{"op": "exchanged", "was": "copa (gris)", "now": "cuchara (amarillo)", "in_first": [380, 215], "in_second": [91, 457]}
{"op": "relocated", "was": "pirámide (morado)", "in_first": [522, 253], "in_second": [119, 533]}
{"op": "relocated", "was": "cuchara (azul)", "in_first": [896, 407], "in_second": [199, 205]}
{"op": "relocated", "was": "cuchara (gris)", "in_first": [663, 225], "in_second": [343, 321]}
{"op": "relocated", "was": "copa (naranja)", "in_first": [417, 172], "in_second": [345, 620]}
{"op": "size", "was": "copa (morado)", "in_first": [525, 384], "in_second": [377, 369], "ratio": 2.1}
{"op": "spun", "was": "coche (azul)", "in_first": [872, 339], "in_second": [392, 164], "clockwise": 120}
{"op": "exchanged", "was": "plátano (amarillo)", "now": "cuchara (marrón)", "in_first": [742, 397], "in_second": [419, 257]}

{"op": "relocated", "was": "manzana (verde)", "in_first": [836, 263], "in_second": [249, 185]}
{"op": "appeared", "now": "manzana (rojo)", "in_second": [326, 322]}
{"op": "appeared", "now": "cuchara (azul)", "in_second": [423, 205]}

################

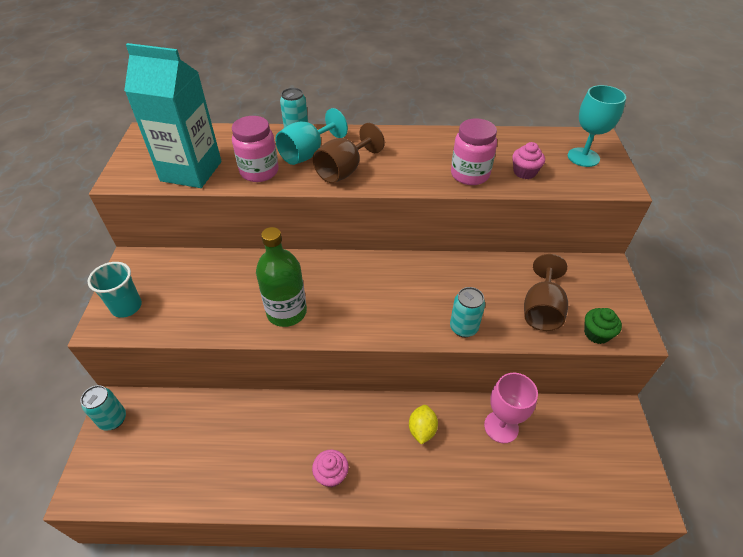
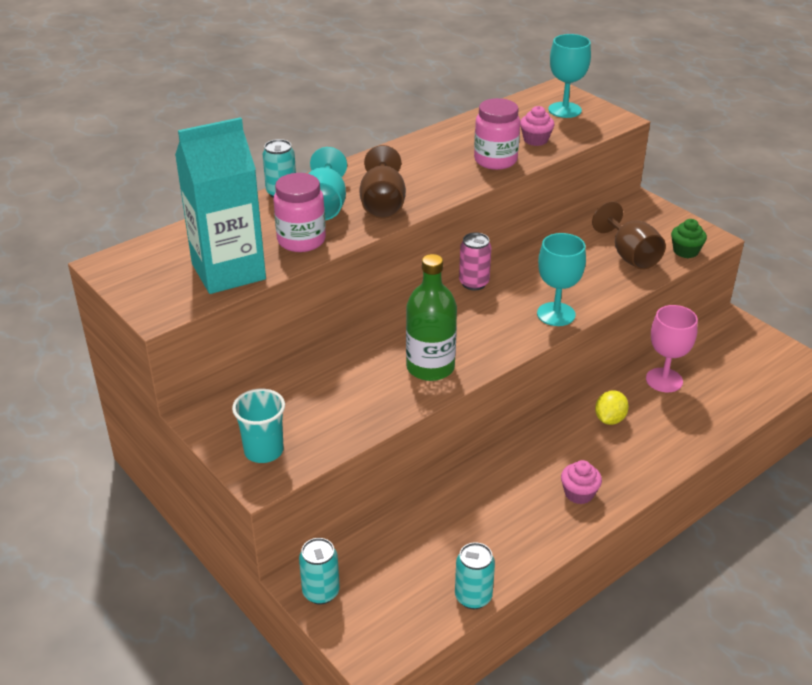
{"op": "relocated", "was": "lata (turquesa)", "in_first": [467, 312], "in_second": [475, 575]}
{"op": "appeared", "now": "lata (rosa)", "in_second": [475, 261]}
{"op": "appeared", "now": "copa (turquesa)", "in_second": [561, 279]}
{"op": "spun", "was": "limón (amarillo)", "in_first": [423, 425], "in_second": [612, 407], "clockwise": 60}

################

Go over the data above and copy every line that has the word "gris" in it.

{"op": "exchanged", "was": "copa (gris)", "now": "cuchara (amarillo)", "in_first": [380, 215], "in_second": [91, 457]}
{"op": "relocated", "was": "cuchara (gris)", "in_first": [663, 225], "in_second": [343, 321]}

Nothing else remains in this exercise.